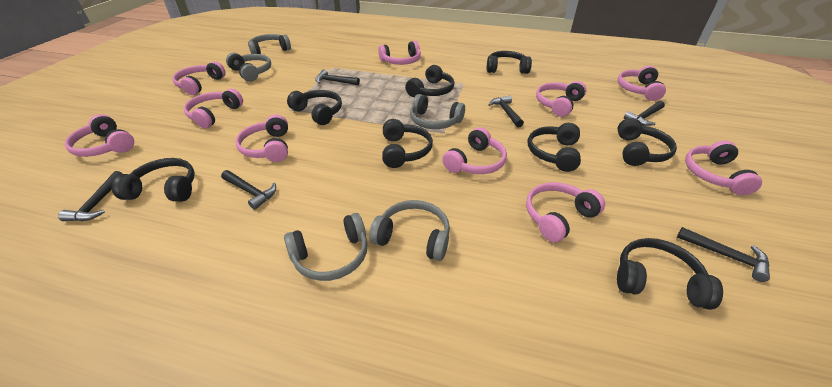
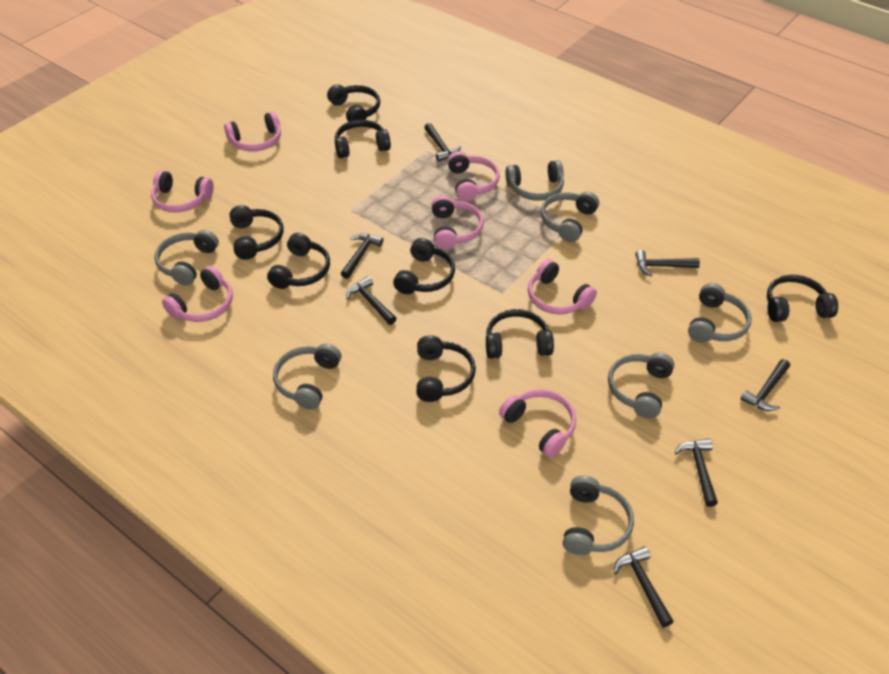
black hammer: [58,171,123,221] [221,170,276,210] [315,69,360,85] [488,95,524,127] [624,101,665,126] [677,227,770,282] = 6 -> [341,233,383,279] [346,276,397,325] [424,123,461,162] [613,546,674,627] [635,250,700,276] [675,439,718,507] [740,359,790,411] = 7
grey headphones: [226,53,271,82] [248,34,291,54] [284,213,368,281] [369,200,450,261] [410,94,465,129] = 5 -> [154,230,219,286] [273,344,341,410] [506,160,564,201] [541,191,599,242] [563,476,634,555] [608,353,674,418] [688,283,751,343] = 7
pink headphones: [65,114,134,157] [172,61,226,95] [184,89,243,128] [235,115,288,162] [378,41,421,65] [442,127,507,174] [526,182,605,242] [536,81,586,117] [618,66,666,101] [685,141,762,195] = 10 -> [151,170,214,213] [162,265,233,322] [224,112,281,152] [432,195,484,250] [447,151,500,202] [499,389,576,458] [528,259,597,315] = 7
**********
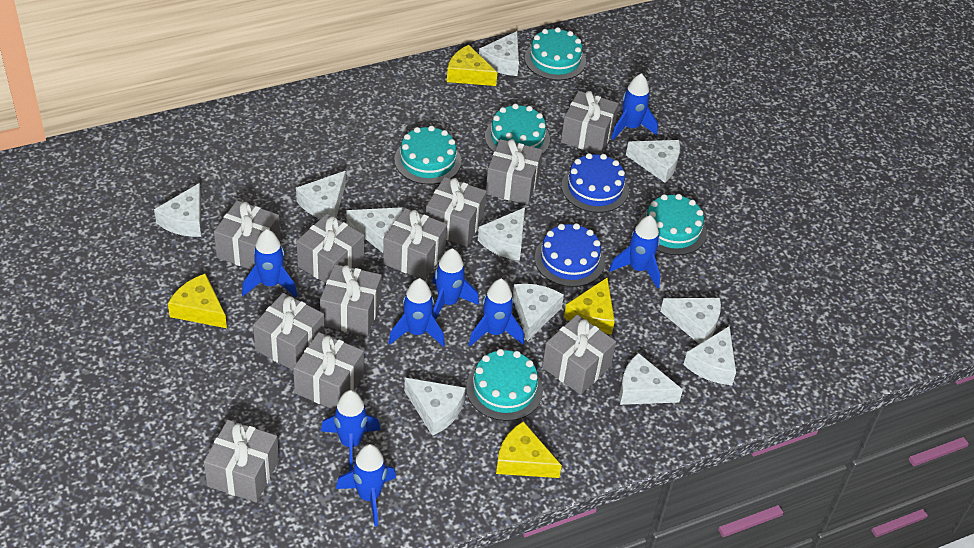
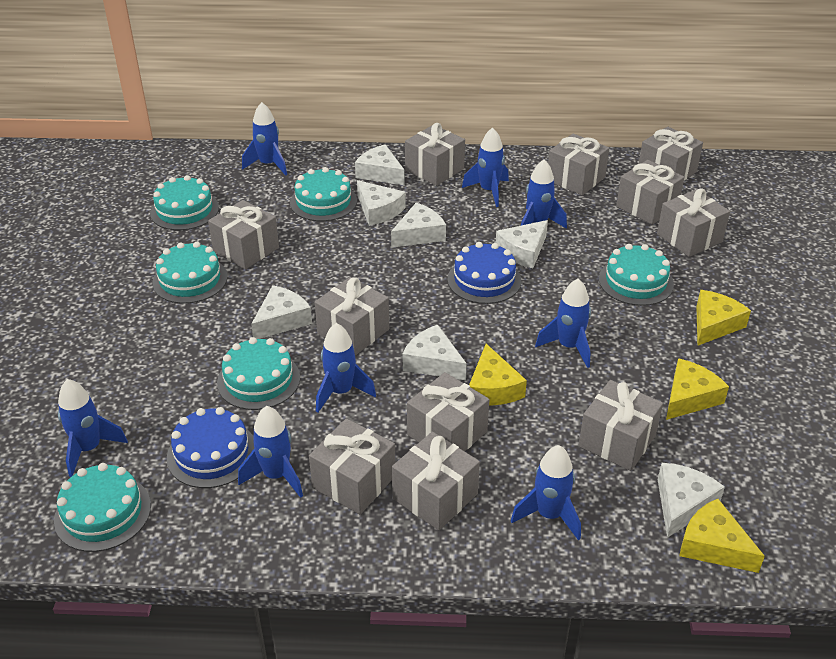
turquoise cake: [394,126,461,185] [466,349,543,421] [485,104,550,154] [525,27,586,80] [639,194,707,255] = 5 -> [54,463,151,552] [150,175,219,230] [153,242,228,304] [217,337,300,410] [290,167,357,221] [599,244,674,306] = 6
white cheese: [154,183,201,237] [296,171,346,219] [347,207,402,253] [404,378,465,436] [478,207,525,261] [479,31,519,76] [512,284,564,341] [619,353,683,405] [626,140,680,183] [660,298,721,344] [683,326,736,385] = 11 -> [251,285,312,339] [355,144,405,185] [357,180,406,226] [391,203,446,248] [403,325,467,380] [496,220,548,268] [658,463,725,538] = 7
**********
-- WHAT YOU NEED TO DO --
Keep only the lines of the listing that contain the word "headphones", and copy them.

-- RESPONSE --
grey headphones: [226,53,271,82] [248,34,291,54] [284,213,368,281] [369,200,450,261] [410,94,465,129] = 5 -> [154,230,219,286] [273,344,341,410] [506,160,564,201] [541,191,599,242] [563,476,634,555] [608,353,674,418] [688,283,751,343] = 7
pink headphones: [65,114,134,157] [172,61,226,95] [184,89,243,128] [235,115,288,162] [378,41,421,65] [442,127,507,174] [526,182,605,242] [536,81,586,117] [618,66,666,101] [685,141,762,195] = 10 -> [151,170,214,213] [162,265,233,322] [224,112,281,152] [432,195,484,250] [447,151,500,202] [499,389,576,458] [528,259,597,315] = 7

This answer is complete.